### Data to examine
════════

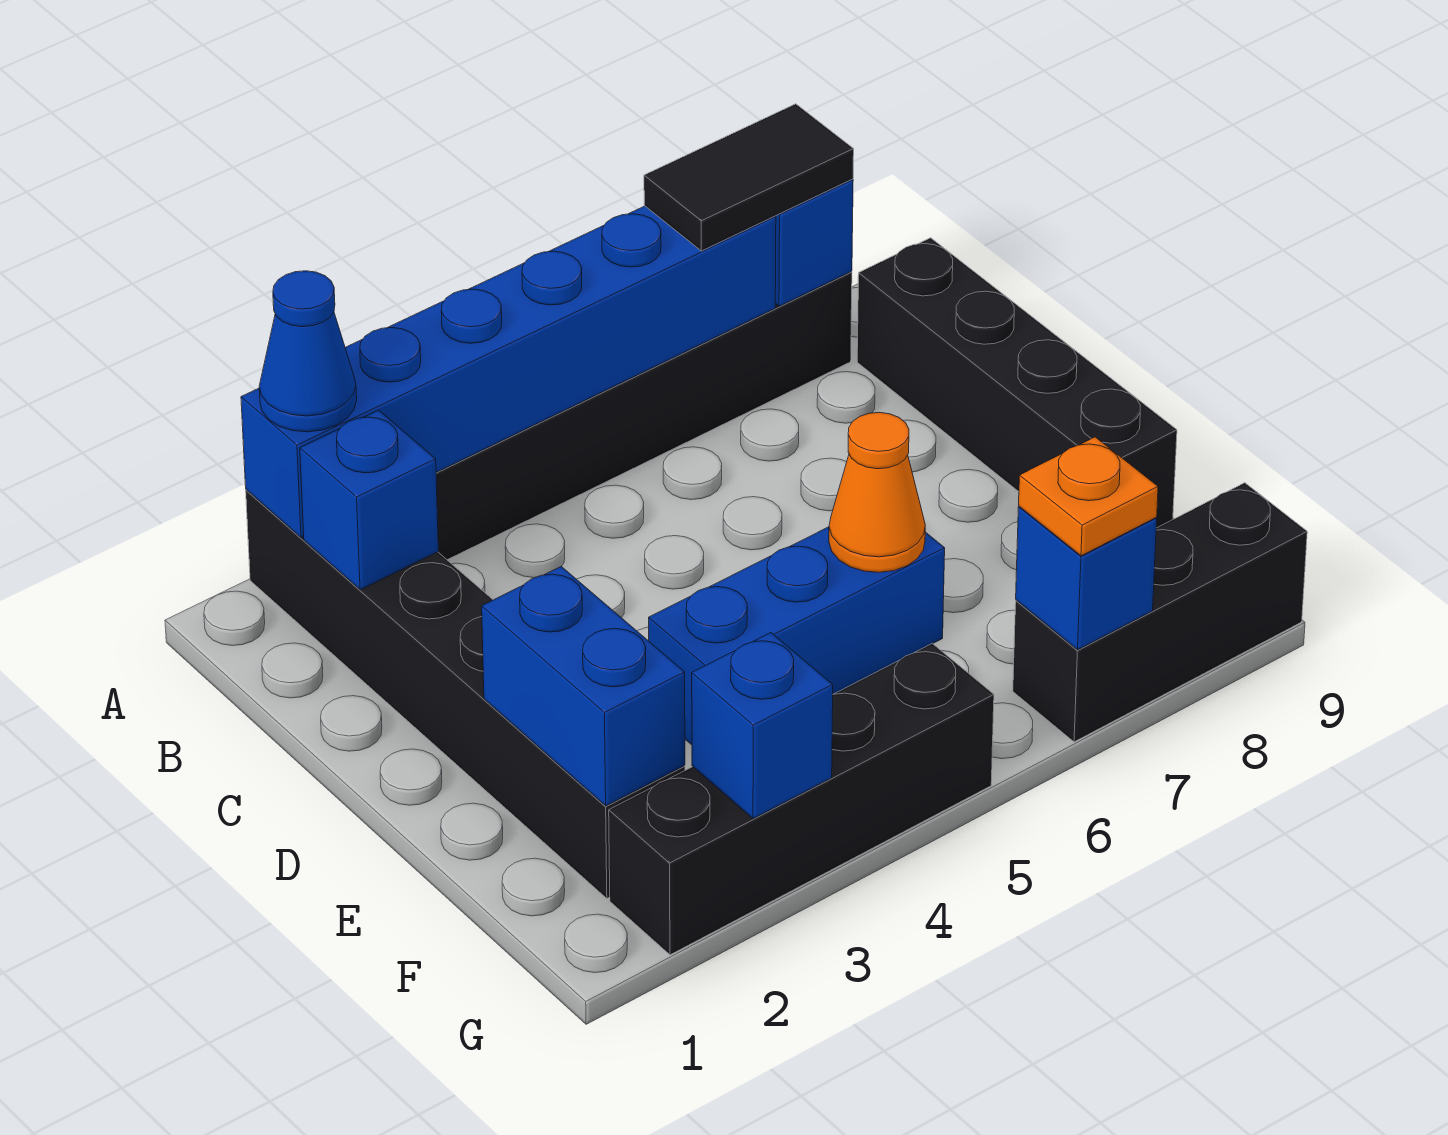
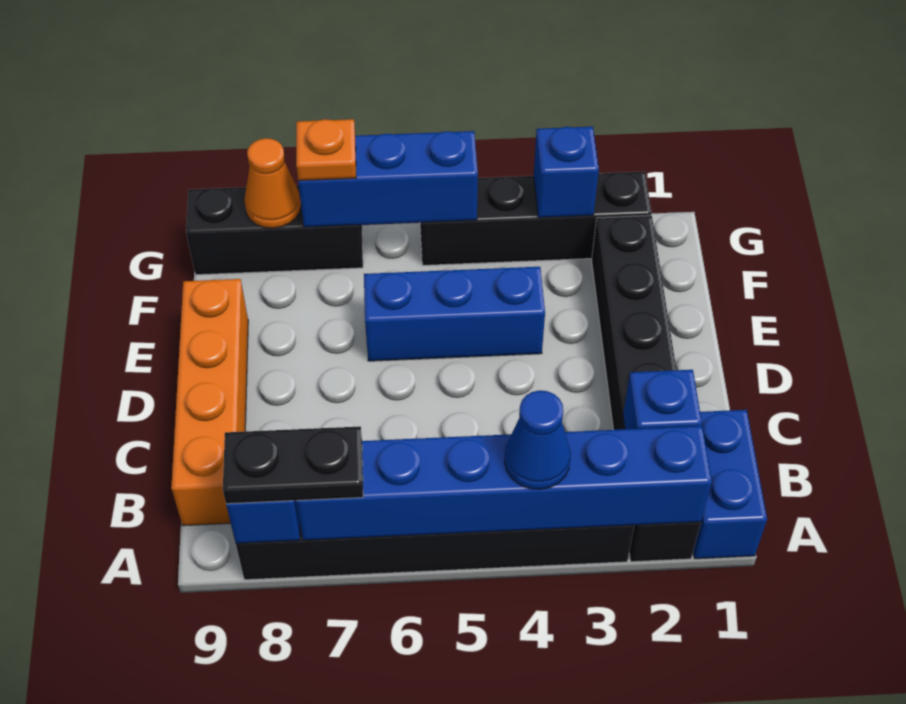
blue cone A2 level 3 -> blue cone A4 level 3
black tile A7:A8 level 3 -> black plate A7:A8 level 3
black brick B9:E9 level 1 -> orange brick B9:E9 level 1
blue brick E2:F2 level 2 -> blue brick A1:B1 level 1
orange cone E6 level 2 -> orange cone G8 level 2
blue brick G7 level 2 -> blue brick G5:G7 level 2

════════

### Aim of the task
Repeat, without changes, every line from the one that contains "blue brick E2:F2" through the final line of the data.

### Response area
blue brick E2:F2 level 2 -> blue brick A1:B1 level 1
orange cone E6 level 2 -> orange cone G8 level 2
blue brick G7 level 2 -> blue brick G5:G7 level 2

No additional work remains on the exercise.